* [Material shown]:
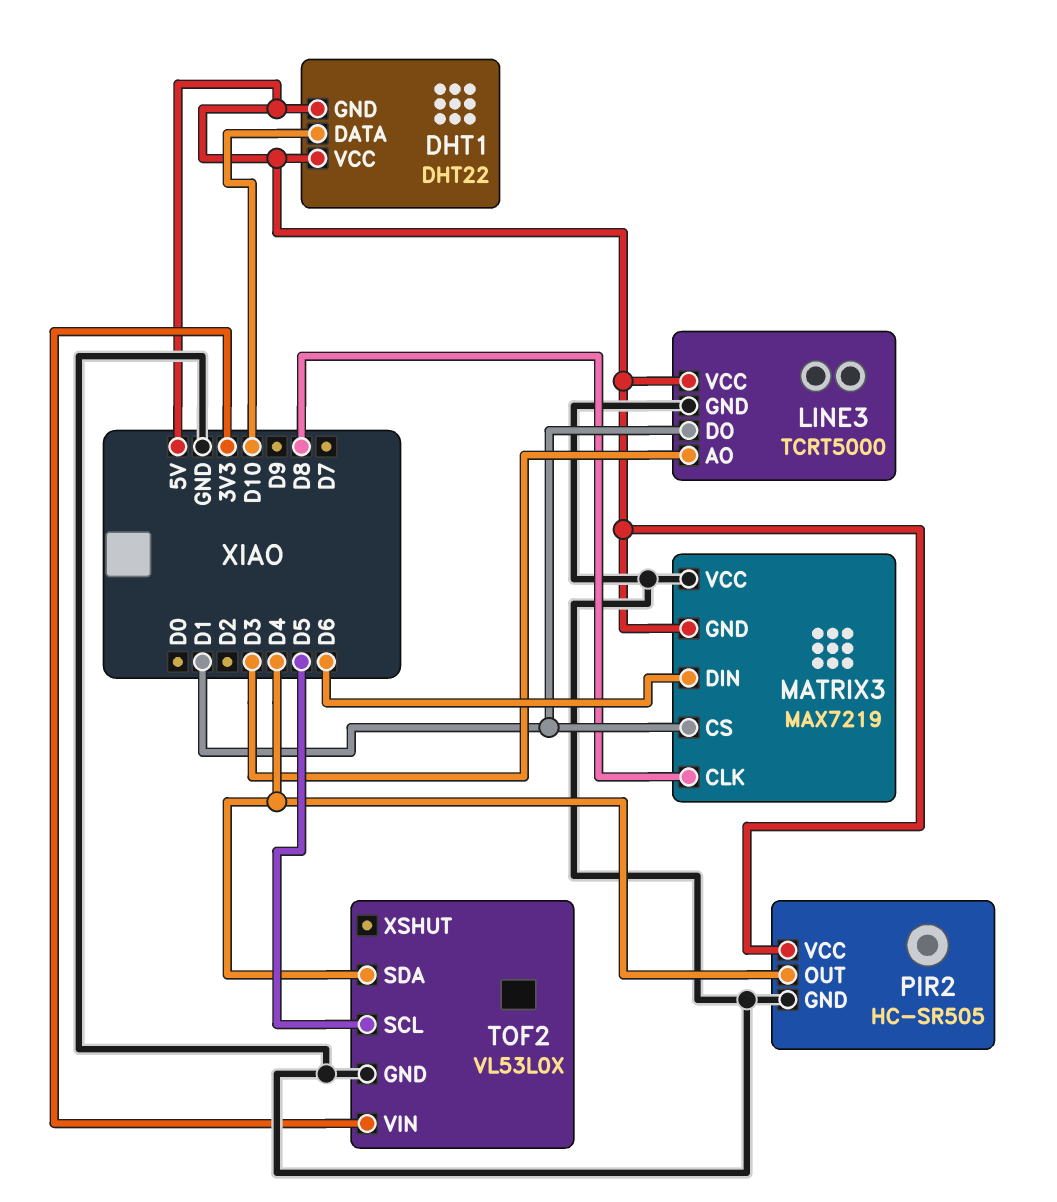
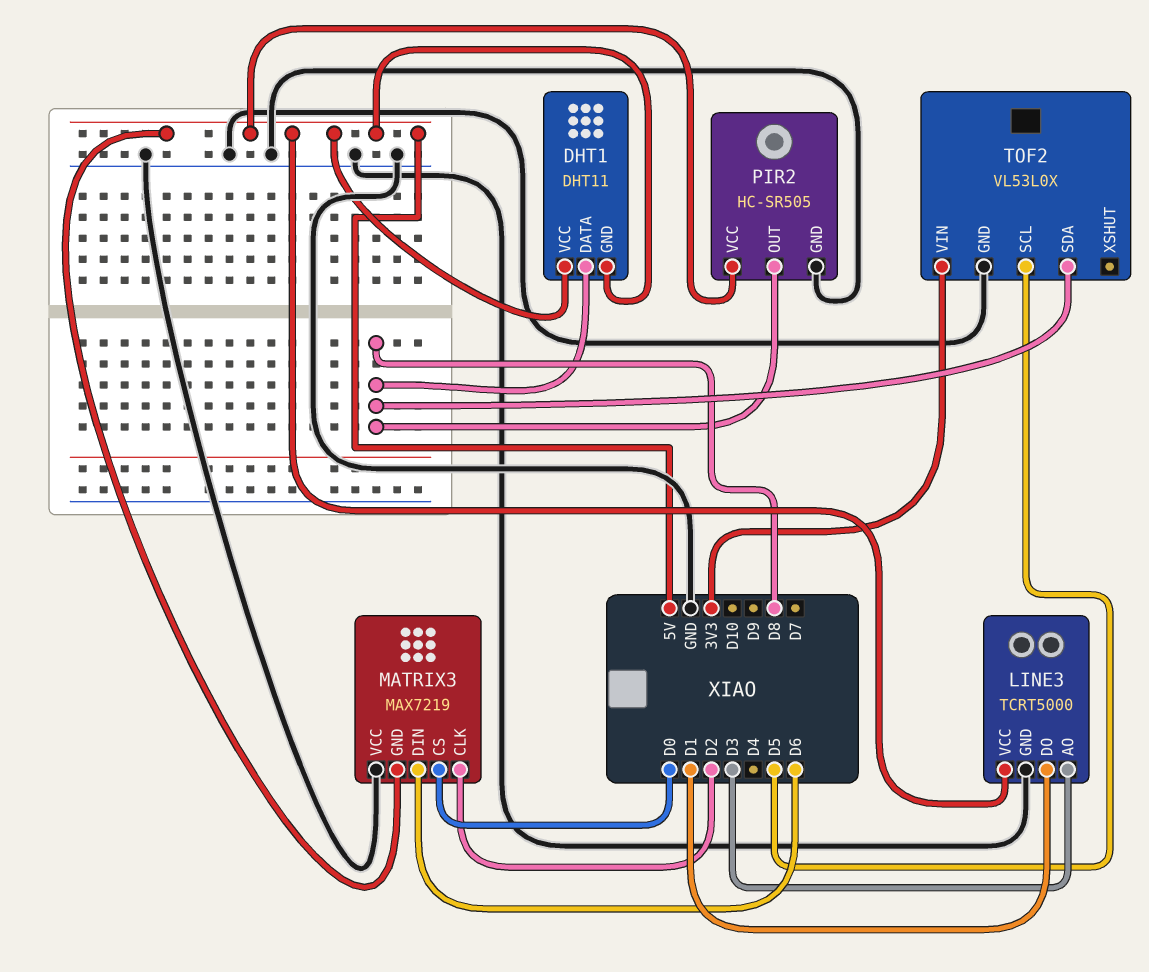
DHT1: DHT22 -> DHT11
DHT1 pin DATA: D10 -> D8
MATRIX3 pin CLK: D8 -> D2
MATRIX3 pin CS: D1 -> D0
PIR2 pin OUT: D4 -> D8
TOF2 pin SDA: D4 -> D8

* [Work task]: Word for word, output the whole listing, but not its pictures.

* [Solution for this problem]:
DHT1: DHT22 -> DHT11
DHT1 pin DATA: D10 -> D8
MATRIX3 pin CLK: D8 -> D2
MATRIX3 pin CS: D1 -> D0
PIR2 pin OUT: D4 -> D8
TOF2 pin SDA: D4 -> D8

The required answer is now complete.